EXERCISE MATERIAL below:

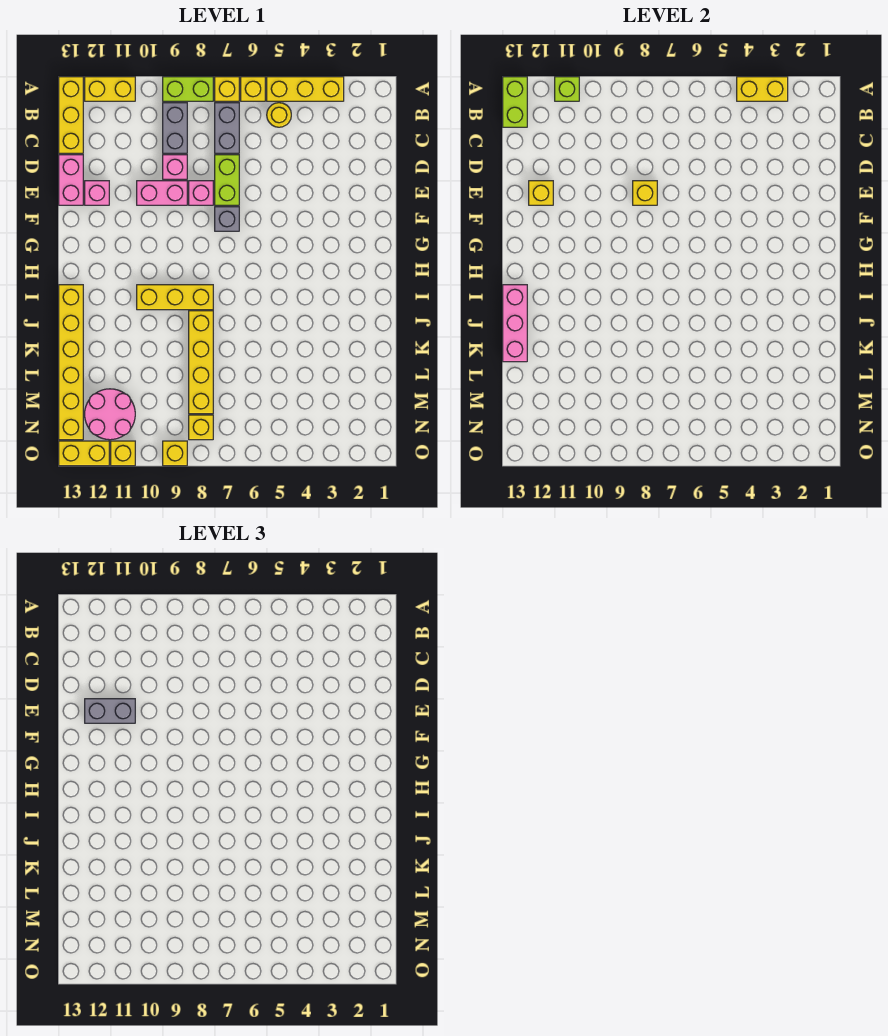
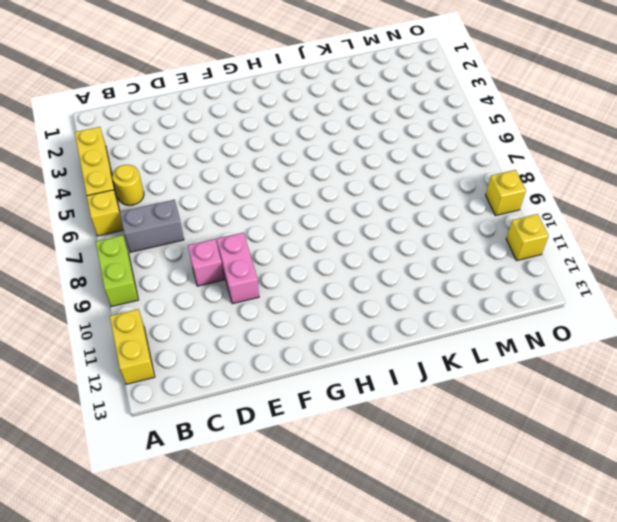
none -> yellow brick A7 level 1
none -> yellow brick A13:C13 level 1
none -> grey brick B9:C9 level 1
none -> lime brick D7:E7 level 1

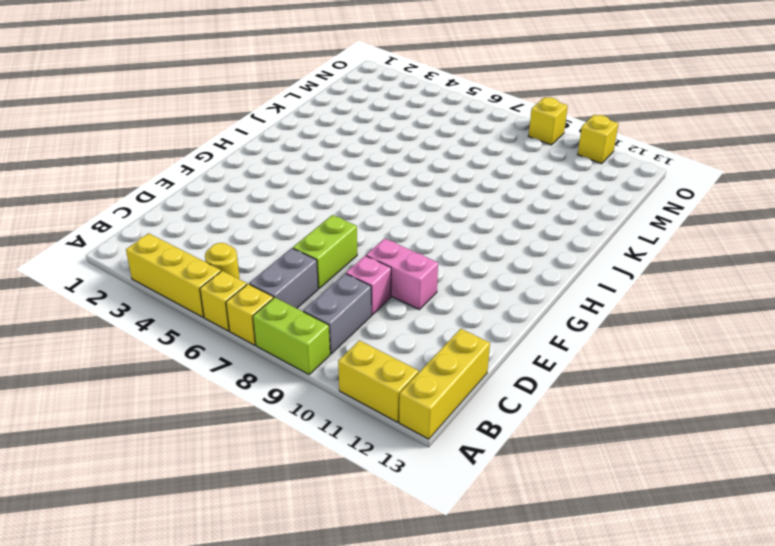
none -> pink brick D13:E13 level 1
none -> pink brick E8 level 1
none -> pink brick E12 level 1
none -> grey brick F7 level 1

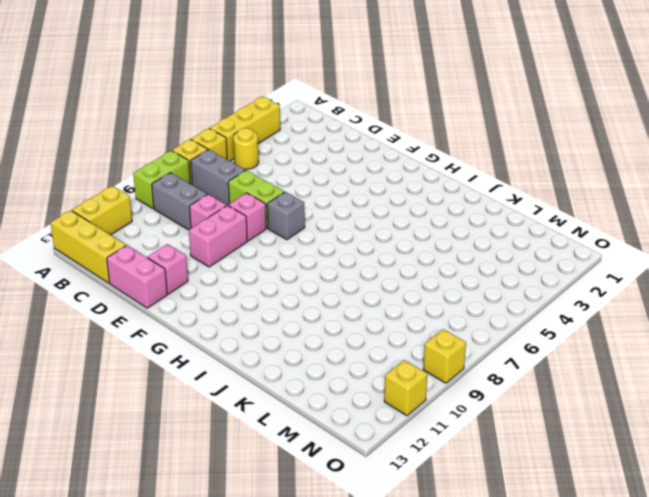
none -> yellow brick I8:I10 level 1
none -> yellow brick I13:N13 level 1
none -> yellow brick J8:M8 level 1
none -> pink round brick M11:N12 level 1

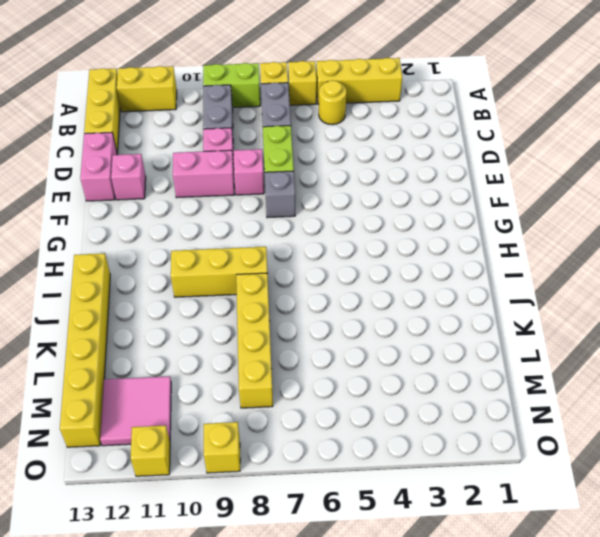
pink tile M11:N12 level 1 -> pink round brick M11:N12 level 1
none -> yellow brick N8 level 1
none -> yellow brick O12:O13 level 1
none -> yellow brick A3:A4 level 2
none -> lime brick A11 level 2

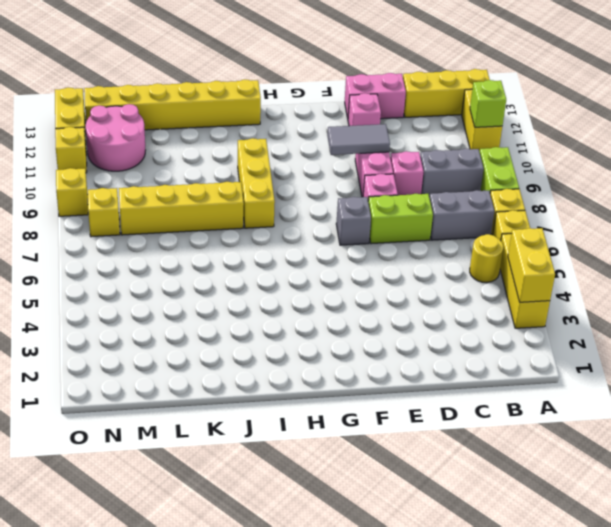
grey tile E10:F10 level 2 -> none
none -> lime brick A13:B13 level 2
none -> yellow brick E8 level 2
none -> yellow brick E12 level 2
none -> pink brick I13:K13 level 2

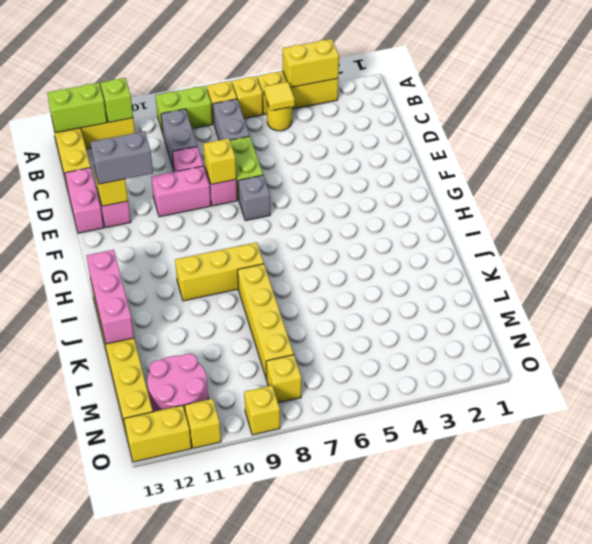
lime brick A12:A13 level 2 -> lime brick A13:B13 level 2
yellow tile B5 level 2 -> none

End of EXERCISE MATERIAL.

### EXERCISE
Only the lines above from the one with "none -> grey brick F7 level 1" to the one with "pink tile M11:N12" should be printed, both included and exactly as written; no picture belongs in the copy.

### TASK ANSWER
none -> grey brick F7 level 1

none -> yellow brick I8:I10 level 1
none -> yellow brick I13:N13 level 1
none -> yellow brick J8:M8 level 1
none -> pink round brick M11:N12 level 1

pink tile M11:N12 level 1 -> pink round brick M11:N12 level 1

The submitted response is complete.